* WHAT YOU HAVE TO DO *
Using the data below, return all lines in which "moved" appears.

(Multi-step shape edit data)
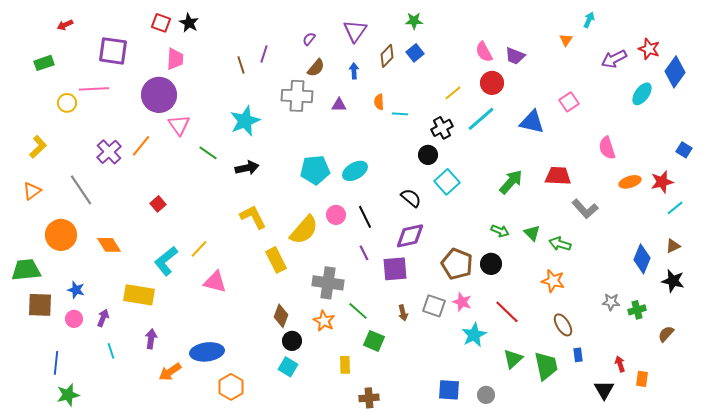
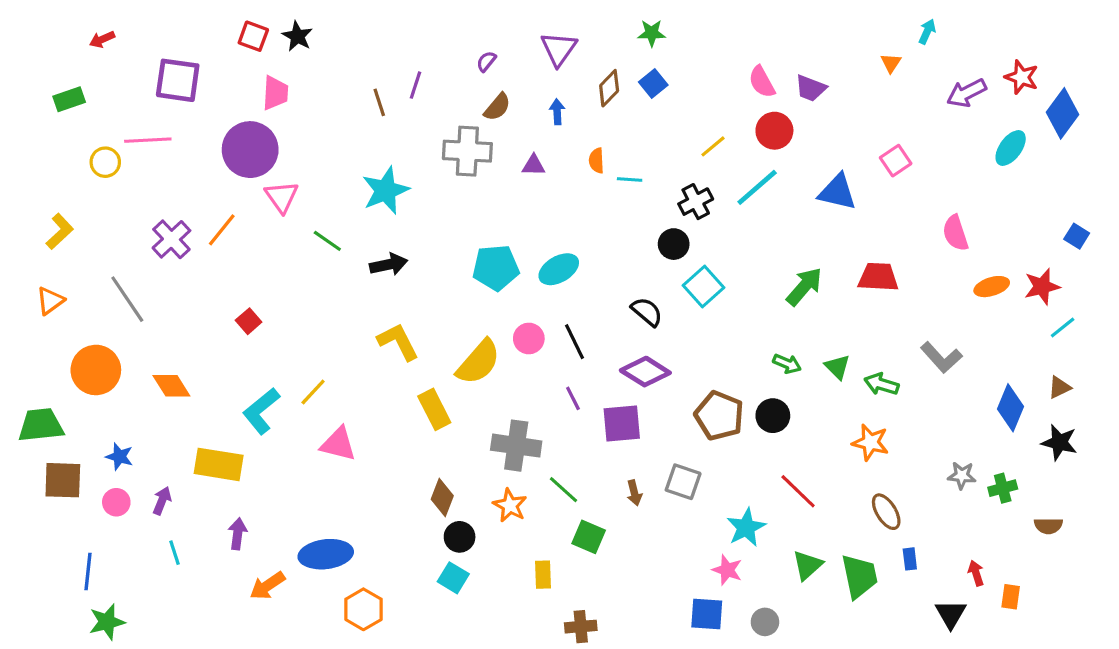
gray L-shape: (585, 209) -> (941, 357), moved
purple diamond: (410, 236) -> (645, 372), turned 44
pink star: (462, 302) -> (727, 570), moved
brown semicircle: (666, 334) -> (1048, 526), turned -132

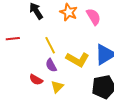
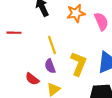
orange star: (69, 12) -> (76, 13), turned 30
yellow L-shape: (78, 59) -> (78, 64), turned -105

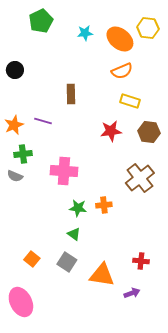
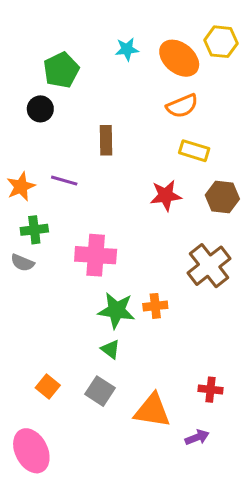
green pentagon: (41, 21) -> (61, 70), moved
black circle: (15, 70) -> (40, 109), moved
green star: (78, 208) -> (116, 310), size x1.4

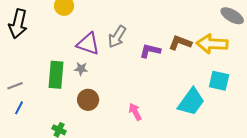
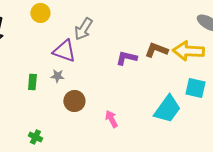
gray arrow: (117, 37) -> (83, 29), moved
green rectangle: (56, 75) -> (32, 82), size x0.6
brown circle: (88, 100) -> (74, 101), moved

* EXERCISE RESULT *
gray L-shape: (585, 209) -> (941, 357), moved
pink star: (462, 302) -> (727, 570), moved
green pentagon: (41, 21) -> (61, 70), moved
black circle: (15, 70) -> (40, 109), moved
gray arrow: (117, 37) -> (83, 29), moved
brown circle: (88, 100) -> (74, 101), moved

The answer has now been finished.